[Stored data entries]

━━━━━━━━━━━━━━━━━━━━━━━━━━━━━━

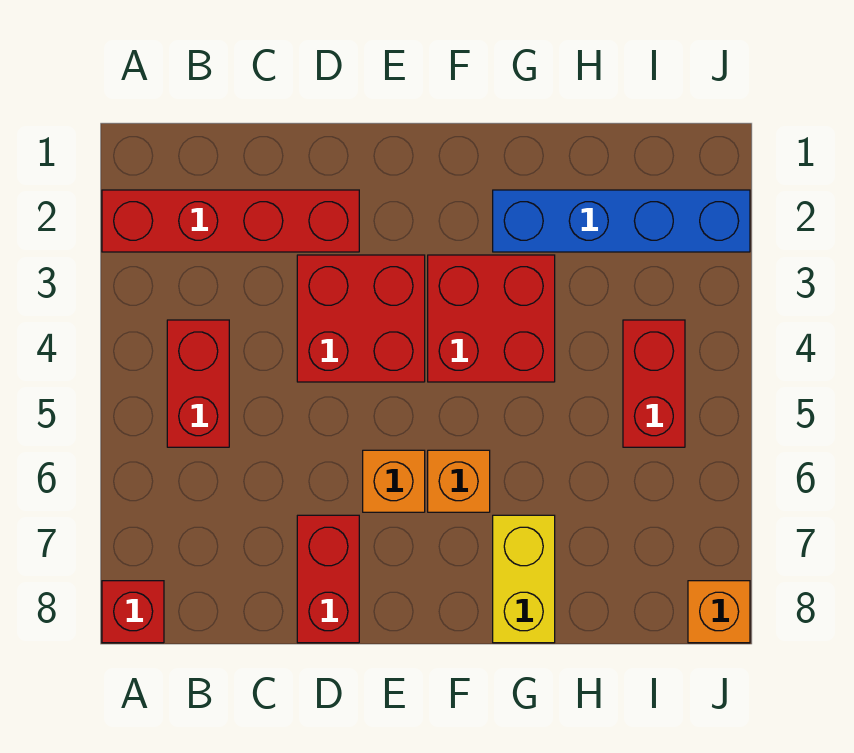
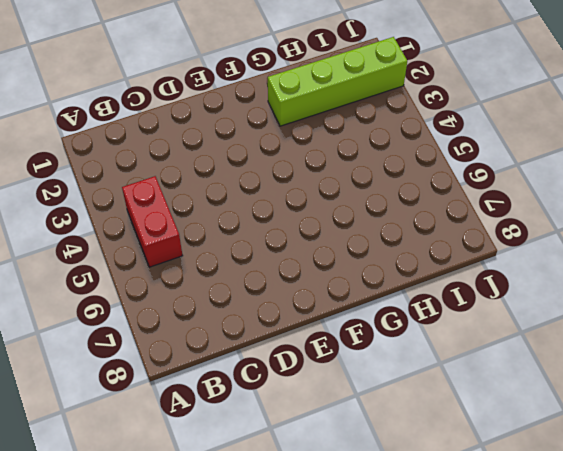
lime brick G2:J2 level 1 -> blue brick G2:J2 level 1
none -> red brick A2:D2 level 1
none -> red brick A8 level 1
none -> red brick D3:E4 level 1

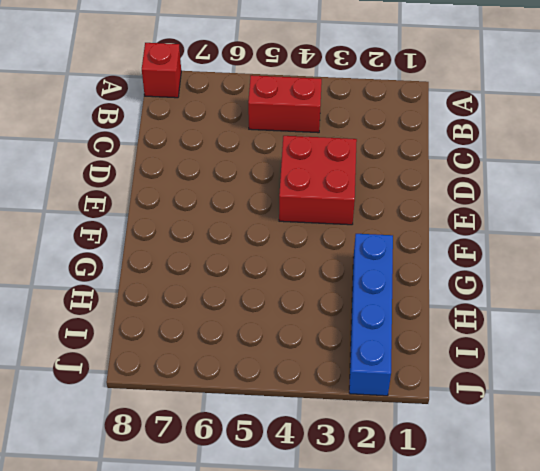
none -> red brick A2:D2 level 1
none -> red brick D7:D8 level 1
none -> orange brick E6 level 1

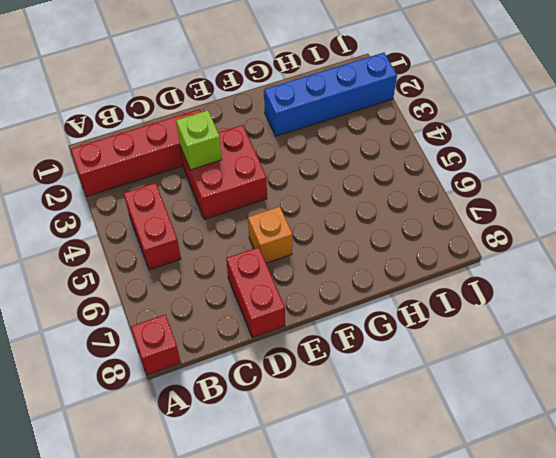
lime brick D3 level 2 -> none
none -> red brick F3:G4 level 1
none -> orange brick F6 level 1
none -> yellow brick G7:G8 level 1

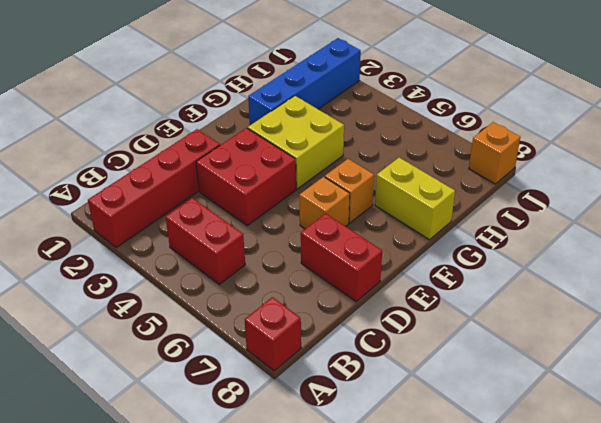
yellow brick F3:G4 level 1 -> red brick F3:G4 level 1
none -> red brick I4:I5 level 1

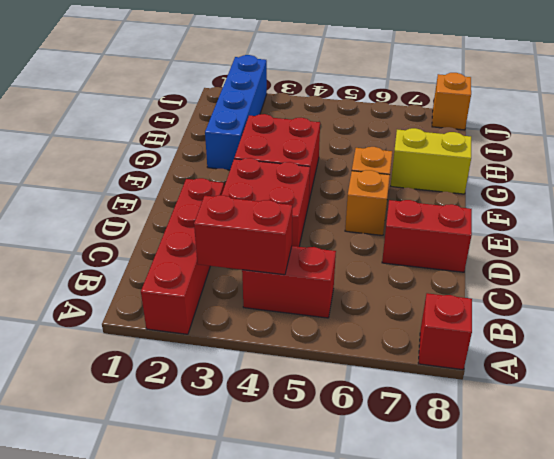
red brick B3:B4 level 2 -> red brick I4:I5 level 1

━━━━━━━━━━━━━━━━━━━━━━━━━━━━━━

§ **Exercise goal**
The pictures stay out of the copy. Set down the entries above precisely.

§ **Answer for this exercise**
lime brick G2:J2 level 1 -> blue brick G2:J2 level 1
none -> red brick A2:D2 level 1
none -> red brick A8 level 1
none -> red brick D3:E4 level 1

none -> red brick A2:D2 level 1
none -> red brick D7:D8 level 1
none -> orange brick E6 level 1

lime brick D3 level 2 -> none
none -> red brick F3:G4 level 1
none -> orange brick F6 level 1
none -> yellow brick G7:G8 level 1

yellow brick F3:G4 level 1 -> red brick F3:G4 level 1
none -> red brick I4:I5 level 1

red brick B3:B4 level 2 -> red brick I4:I5 level 1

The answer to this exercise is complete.